Transcribe the listing underneath, keeping each word exact and omitting the images.
Segment Start: Recorded data
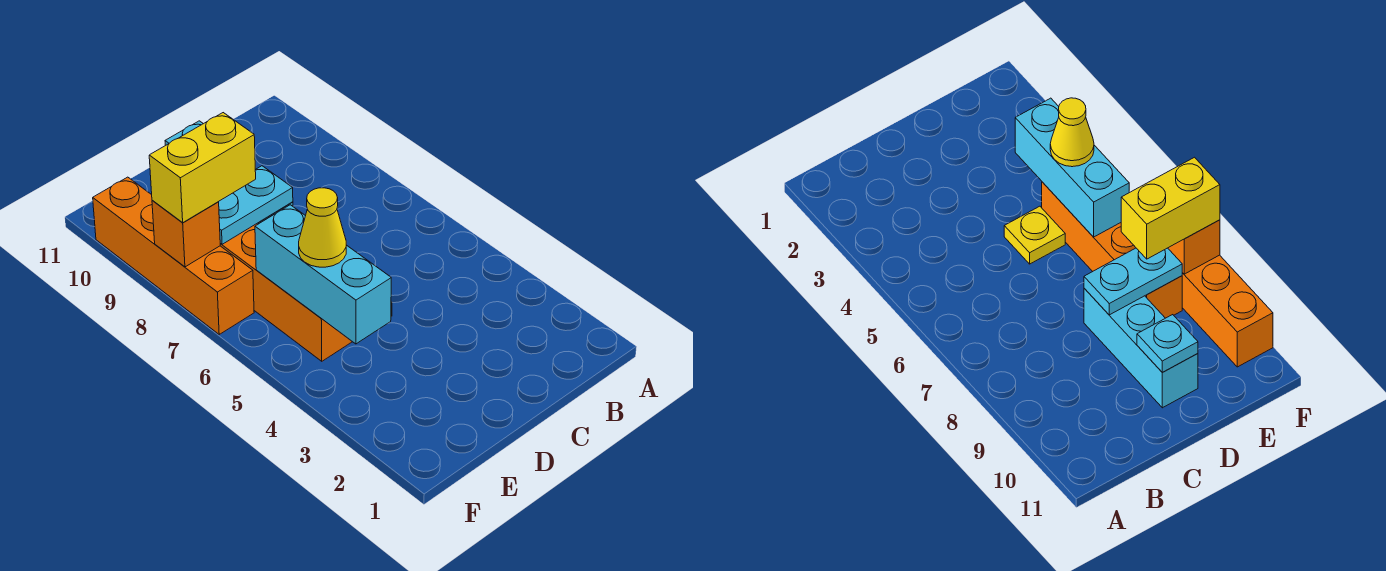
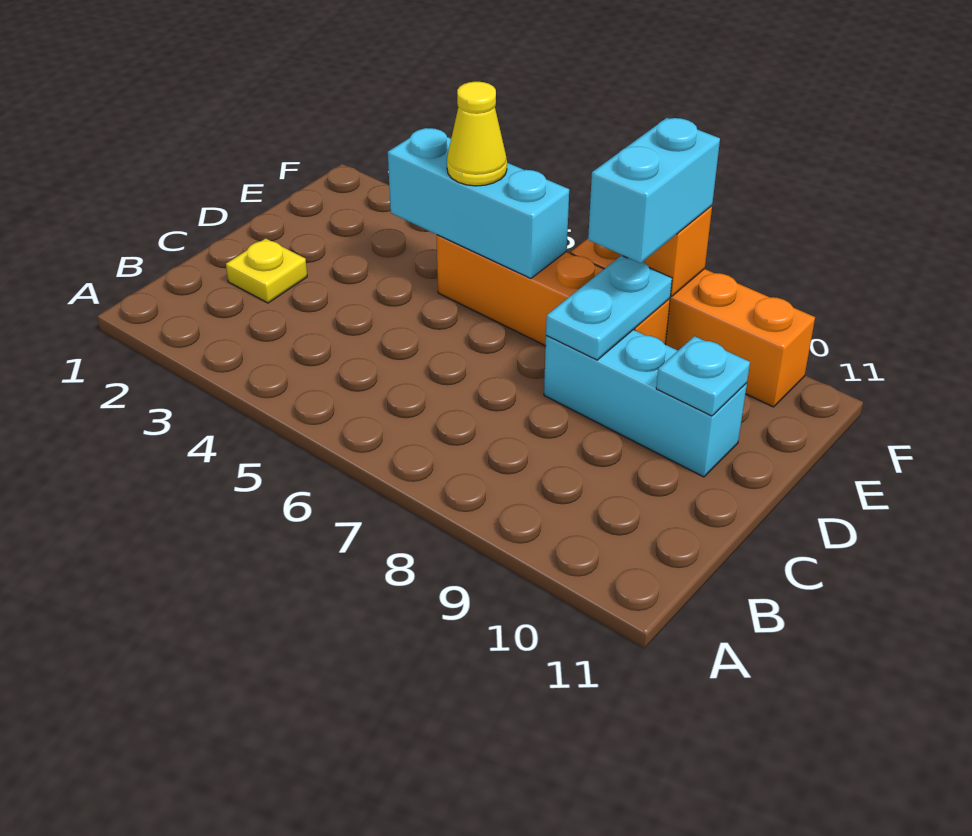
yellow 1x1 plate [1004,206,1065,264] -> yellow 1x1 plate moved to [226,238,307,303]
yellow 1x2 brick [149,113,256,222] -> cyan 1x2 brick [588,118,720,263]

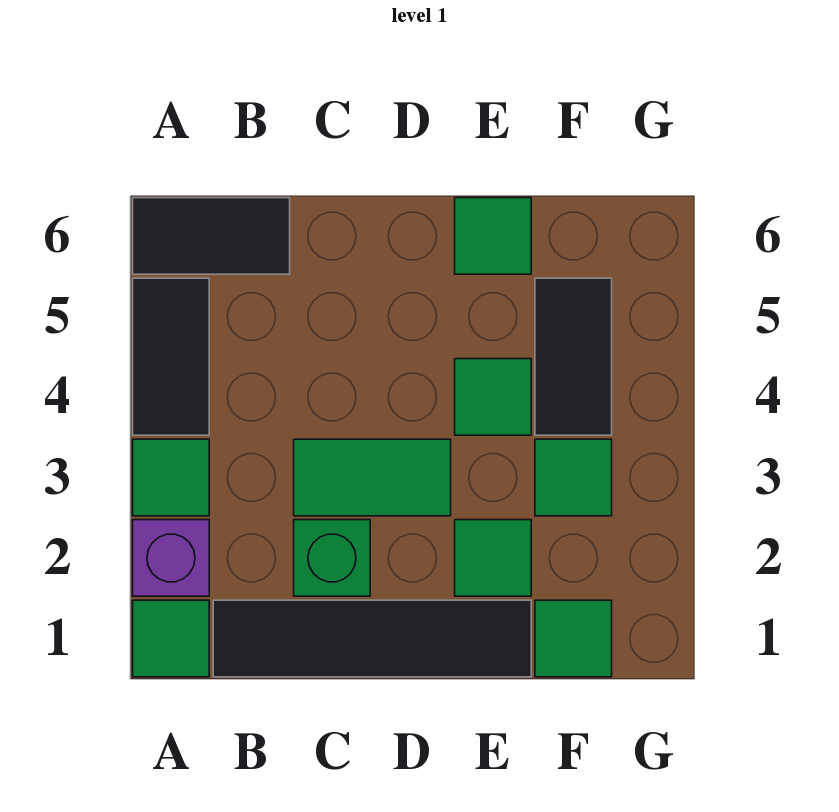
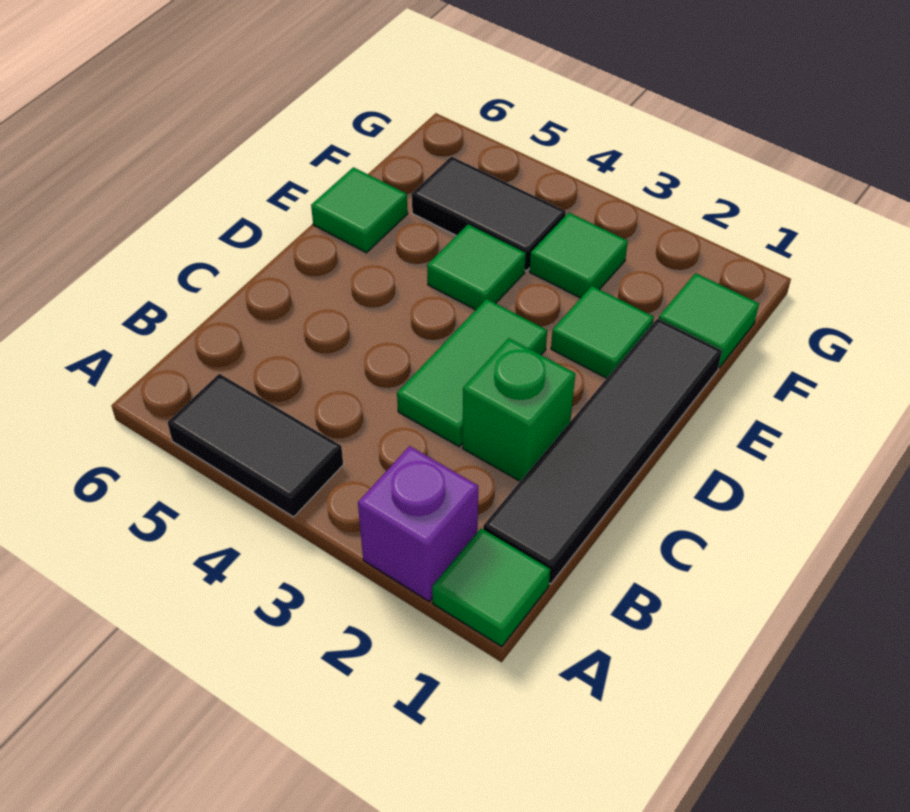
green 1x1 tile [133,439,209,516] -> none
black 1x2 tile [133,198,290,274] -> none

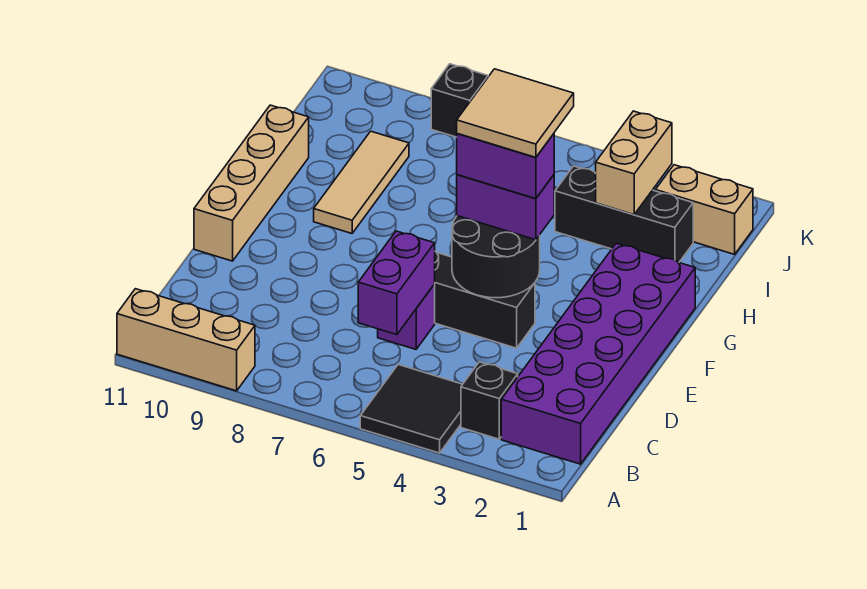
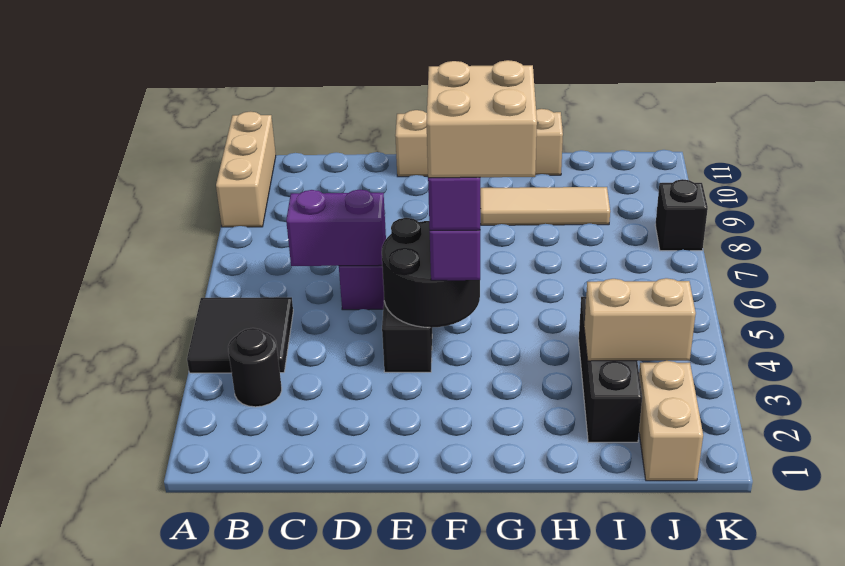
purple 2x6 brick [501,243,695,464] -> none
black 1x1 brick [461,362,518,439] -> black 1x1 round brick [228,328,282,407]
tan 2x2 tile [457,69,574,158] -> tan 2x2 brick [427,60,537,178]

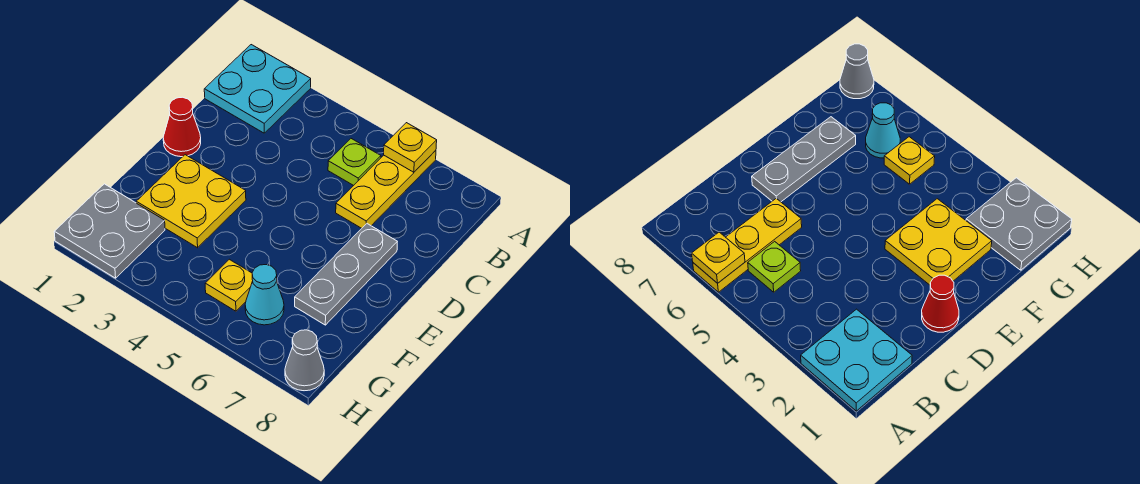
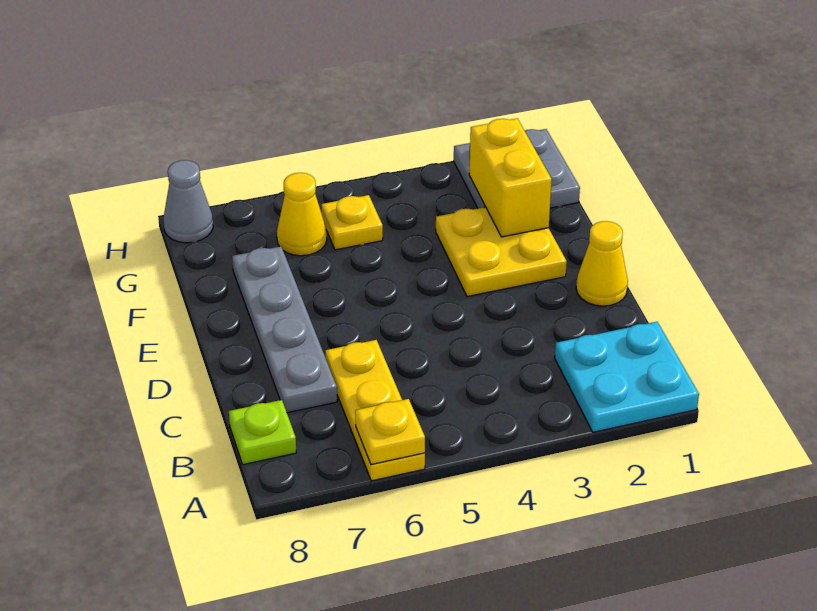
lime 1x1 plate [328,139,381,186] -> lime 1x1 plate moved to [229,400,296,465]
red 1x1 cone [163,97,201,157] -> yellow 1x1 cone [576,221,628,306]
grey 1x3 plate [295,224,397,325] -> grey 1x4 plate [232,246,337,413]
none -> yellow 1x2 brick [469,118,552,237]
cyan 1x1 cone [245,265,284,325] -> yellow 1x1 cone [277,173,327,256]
Segment End: Recorded data
Exercise solution:
yellow 1x1 plate [1004,206,1065,264] -> yellow 1x1 plate moved to [226,238,307,303]
yellow 1x2 brick [149,113,256,222] -> cyan 1x2 brick [588,118,720,263]

green 1x1 tile [133,439,209,516] -> none
black 1x2 tile [133,198,290,274] -> none

purple 2x6 brick [501,243,695,464] -> none
black 1x1 brick [461,362,518,439] -> black 1x1 round brick [228,328,282,407]
tan 2x2 tile [457,69,574,158] -> tan 2x2 brick [427,60,537,178]

lime 1x1 plate [328,139,381,186] -> lime 1x1 plate moved to [229,400,296,465]
red 1x1 cone [163,97,201,157] -> yellow 1x1 cone [576,221,628,306]
grey 1x3 plate [295,224,397,325] -> grey 1x4 plate [232,246,337,413]
none -> yellow 1x2 brick [469,118,552,237]
cyan 1x1 cone [245,265,284,325] -> yellow 1x1 cone [277,173,327,256]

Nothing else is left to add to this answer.